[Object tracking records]

* * * * *

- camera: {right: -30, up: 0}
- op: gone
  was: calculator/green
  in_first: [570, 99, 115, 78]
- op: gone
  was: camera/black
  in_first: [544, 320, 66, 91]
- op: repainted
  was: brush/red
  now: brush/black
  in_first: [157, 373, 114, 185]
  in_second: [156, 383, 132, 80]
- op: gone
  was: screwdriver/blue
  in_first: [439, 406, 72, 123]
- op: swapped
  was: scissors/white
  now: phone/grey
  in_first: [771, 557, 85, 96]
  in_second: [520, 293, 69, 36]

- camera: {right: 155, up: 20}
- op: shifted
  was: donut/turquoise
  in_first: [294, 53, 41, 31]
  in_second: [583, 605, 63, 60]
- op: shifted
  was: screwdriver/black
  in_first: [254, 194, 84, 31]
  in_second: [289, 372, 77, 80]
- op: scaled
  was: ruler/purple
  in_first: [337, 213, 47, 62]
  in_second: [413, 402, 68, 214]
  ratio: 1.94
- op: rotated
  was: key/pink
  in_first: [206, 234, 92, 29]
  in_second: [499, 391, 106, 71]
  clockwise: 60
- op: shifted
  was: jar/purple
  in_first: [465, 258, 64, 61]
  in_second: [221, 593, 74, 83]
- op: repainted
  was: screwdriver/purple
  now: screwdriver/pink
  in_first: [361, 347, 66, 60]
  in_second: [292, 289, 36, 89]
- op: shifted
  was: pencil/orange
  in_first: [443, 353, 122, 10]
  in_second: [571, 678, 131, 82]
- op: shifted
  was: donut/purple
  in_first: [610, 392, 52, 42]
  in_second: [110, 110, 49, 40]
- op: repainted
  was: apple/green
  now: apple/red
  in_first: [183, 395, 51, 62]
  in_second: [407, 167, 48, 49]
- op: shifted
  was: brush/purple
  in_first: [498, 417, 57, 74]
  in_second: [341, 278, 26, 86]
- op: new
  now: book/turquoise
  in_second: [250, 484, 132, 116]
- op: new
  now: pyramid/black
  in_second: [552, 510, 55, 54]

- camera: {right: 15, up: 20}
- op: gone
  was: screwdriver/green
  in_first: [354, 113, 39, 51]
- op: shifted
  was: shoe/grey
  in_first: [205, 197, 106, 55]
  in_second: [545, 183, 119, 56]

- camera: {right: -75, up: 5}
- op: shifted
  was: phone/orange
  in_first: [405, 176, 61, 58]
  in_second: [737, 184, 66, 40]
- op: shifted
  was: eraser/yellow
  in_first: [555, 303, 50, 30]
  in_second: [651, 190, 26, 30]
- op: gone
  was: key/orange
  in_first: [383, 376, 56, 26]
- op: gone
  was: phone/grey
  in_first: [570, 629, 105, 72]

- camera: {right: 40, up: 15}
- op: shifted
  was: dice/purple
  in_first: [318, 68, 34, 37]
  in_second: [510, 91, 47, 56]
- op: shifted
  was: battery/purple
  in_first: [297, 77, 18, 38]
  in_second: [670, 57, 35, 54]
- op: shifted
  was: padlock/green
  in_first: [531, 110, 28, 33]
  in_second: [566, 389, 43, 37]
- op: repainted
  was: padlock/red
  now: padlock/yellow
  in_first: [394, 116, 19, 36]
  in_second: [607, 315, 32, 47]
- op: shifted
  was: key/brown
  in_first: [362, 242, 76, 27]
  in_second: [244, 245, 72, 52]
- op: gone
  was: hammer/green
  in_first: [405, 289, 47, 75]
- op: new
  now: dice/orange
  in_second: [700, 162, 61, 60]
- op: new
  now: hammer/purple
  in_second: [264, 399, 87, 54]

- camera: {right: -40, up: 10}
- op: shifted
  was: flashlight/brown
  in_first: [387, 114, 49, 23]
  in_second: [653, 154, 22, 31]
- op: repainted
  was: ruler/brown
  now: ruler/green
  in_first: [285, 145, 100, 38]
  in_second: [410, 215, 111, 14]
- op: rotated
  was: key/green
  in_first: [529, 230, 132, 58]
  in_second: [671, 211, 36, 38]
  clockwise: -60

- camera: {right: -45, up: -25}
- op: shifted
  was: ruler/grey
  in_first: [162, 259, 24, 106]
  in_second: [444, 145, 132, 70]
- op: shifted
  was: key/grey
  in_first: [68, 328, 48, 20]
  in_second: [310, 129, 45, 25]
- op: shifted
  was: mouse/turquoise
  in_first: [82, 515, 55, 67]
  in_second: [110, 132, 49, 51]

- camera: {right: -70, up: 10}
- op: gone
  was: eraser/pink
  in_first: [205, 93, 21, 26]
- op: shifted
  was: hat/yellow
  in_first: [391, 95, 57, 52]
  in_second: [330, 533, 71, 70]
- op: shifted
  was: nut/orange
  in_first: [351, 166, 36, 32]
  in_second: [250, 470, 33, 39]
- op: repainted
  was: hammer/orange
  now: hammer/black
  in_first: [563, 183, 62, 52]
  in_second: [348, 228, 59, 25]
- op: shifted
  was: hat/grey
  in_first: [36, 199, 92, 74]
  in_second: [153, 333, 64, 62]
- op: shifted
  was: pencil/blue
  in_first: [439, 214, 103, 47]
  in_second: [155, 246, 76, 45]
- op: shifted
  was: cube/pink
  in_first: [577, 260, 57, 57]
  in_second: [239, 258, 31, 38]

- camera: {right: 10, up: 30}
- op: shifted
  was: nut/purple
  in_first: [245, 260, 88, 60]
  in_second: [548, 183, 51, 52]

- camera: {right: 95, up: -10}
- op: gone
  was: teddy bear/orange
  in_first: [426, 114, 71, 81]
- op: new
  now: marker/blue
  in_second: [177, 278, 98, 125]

* * * * *

> _Assigned task_
Reproduce, word for word, all of the entries above.

> _Output of the task_
- camera: {right: -30, up: 0}
- op: gone
  was: calculator/green
  in_first: [570, 99, 115, 78]
- op: gone
  was: camera/black
  in_first: [544, 320, 66, 91]
- op: repainted
  was: brush/red
  now: brush/black
  in_first: [157, 373, 114, 185]
  in_second: [156, 383, 132, 80]
- op: gone
  was: screwdriver/blue
  in_first: [439, 406, 72, 123]
- op: swapped
  was: scissors/white
  now: phone/grey
  in_first: [771, 557, 85, 96]
  in_second: [520, 293, 69, 36]

- camera: {right: 155, up: 20}
- op: shifted
  was: donut/turquoise
  in_first: [294, 53, 41, 31]
  in_second: [583, 605, 63, 60]
- op: shifted
  was: screwdriver/black
  in_first: [254, 194, 84, 31]
  in_second: [289, 372, 77, 80]
- op: scaled
  was: ruler/purple
  in_first: [337, 213, 47, 62]
  in_second: [413, 402, 68, 214]
  ratio: 1.94
- op: rotated
  was: key/pink
  in_first: [206, 234, 92, 29]
  in_second: [499, 391, 106, 71]
  clockwise: 60
- op: shifted
  was: jar/purple
  in_first: [465, 258, 64, 61]
  in_second: [221, 593, 74, 83]
- op: repainted
  was: screwdriver/purple
  now: screwdriver/pink
  in_first: [361, 347, 66, 60]
  in_second: [292, 289, 36, 89]
- op: shifted
  was: pencil/orange
  in_first: [443, 353, 122, 10]
  in_second: [571, 678, 131, 82]
- op: shifted
  was: donut/purple
  in_first: [610, 392, 52, 42]
  in_second: [110, 110, 49, 40]
- op: repainted
  was: apple/green
  now: apple/red
  in_first: [183, 395, 51, 62]
  in_second: [407, 167, 48, 49]
- op: shifted
  was: brush/purple
  in_first: [498, 417, 57, 74]
  in_second: [341, 278, 26, 86]
- op: new
  now: book/turquoise
  in_second: [250, 484, 132, 116]
- op: new
  now: pyramid/black
  in_second: [552, 510, 55, 54]

- camera: {right: 15, up: 20}
- op: gone
  was: screwdriver/green
  in_first: [354, 113, 39, 51]
- op: shifted
  was: shoe/grey
  in_first: [205, 197, 106, 55]
  in_second: [545, 183, 119, 56]

- camera: {right: -75, up: 5}
- op: shifted
  was: phone/orange
  in_first: [405, 176, 61, 58]
  in_second: [737, 184, 66, 40]
- op: shifted
  was: eraser/yellow
  in_first: [555, 303, 50, 30]
  in_second: [651, 190, 26, 30]
- op: gone
  was: key/orange
  in_first: [383, 376, 56, 26]
- op: gone
  was: phone/grey
  in_first: [570, 629, 105, 72]

- camera: {right: 40, up: 15}
- op: shifted
  was: dice/purple
  in_first: [318, 68, 34, 37]
  in_second: [510, 91, 47, 56]
- op: shifted
  was: battery/purple
  in_first: [297, 77, 18, 38]
  in_second: [670, 57, 35, 54]
- op: shifted
  was: padlock/green
  in_first: [531, 110, 28, 33]
  in_second: [566, 389, 43, 37]
- op: repainted
  was: padlock/red
  now: padlock/yellow
  in_first: [394, 116, 19, 36]
  in_second: [607, 315, 32, 47]
- op: shifted
  was: key/brown
  in_first: [362, 242, 76, 27]
  in_second: [244, 245, 72, 52]
- op: gone
  was: hammer/green
  in_first: [405, 289, 47, 75]
- op: new
  now: dice/orange
  in_second: [700, 162, 61, 60]
- op: new
  now: hammer/purple
  in_second: [264, 399, 87, 54]

- camera: {right: -40, up: 10}
- op: shifted
  was: flashlight/brown
  in_first: [387, 114, 49, 23]
  in_second: [653, 154, 22, 31]
- op: repainted
  was: ruler/brown
  now: ruler/green
  in_first: [285, 145, 100, 38]
  in_second: [410, 215, 111, 14]
- op: rotated
  was: key/green
  in_first: [529, 230, 132, 58]
  in_second: [671, 211, 36, 38]
  clockwise: -60

- camera: {right: -45, up: -25}
- op: shifted
  was: ruler/grey
  in_first: [162, 259, 24, 106]
  in_second: [444, 145, 132, 70]
- op: shifted
  was: key/grey
  in_first: [68, 328, 48, 20]
  in_second: [310, 129, 45, 25]
- op: shifted
  was: mouse/turquoise
  in_first: [82, 515, 55, 67]
  in_second: [110, 132, 49, 51]

- camera: {right: -70, up: 10}
- op: gone
  was: eraser/pink
  in_first: [205, 93, 21, 26]
- op: shifted
  was: hat/yellow
  in_first: [391, 95, 57, 52]
  in_second: [330, 533, 71, 70]
- op: shifted
  was: nut/orange
  in_first: [351, 166, 36, 32]
  in_second: [250, 470, 33, 39]
- op: repainted
  was: hammer/orange
  now: hammer/black
  in_first: [563, 183, 62, 52]
  in_second: [348, 228, 59, 25]
- op: shifted
  was: hat/grey
  in_first: [36, 199, 92, 74]
  in_second: [153, 333, 64, 62]
- op: shifted
  was: pencil/blue
  in_first: [439, 214, 103, 47]
  in_second: [155, 246, 76, 45]
- op: shifted
  was: cube/pink
  in_first: [577, 260, 57, 57]
  in_second: [239, 258, 31, 38]

- camera: {right: 10, up: 30}
- op: shifted
  was: nut/purple
  in_first: [245, 260, 88, 60]
  in_second: [548, 183, 51, 52]

- camera: {right: 95, up: -10}
- op: gone
  was: teddy bear/orange
  in_first: [426, 114, 71, 81]
- op: new
  now: marker/blue
  in_second: [177, 278, 98, 125]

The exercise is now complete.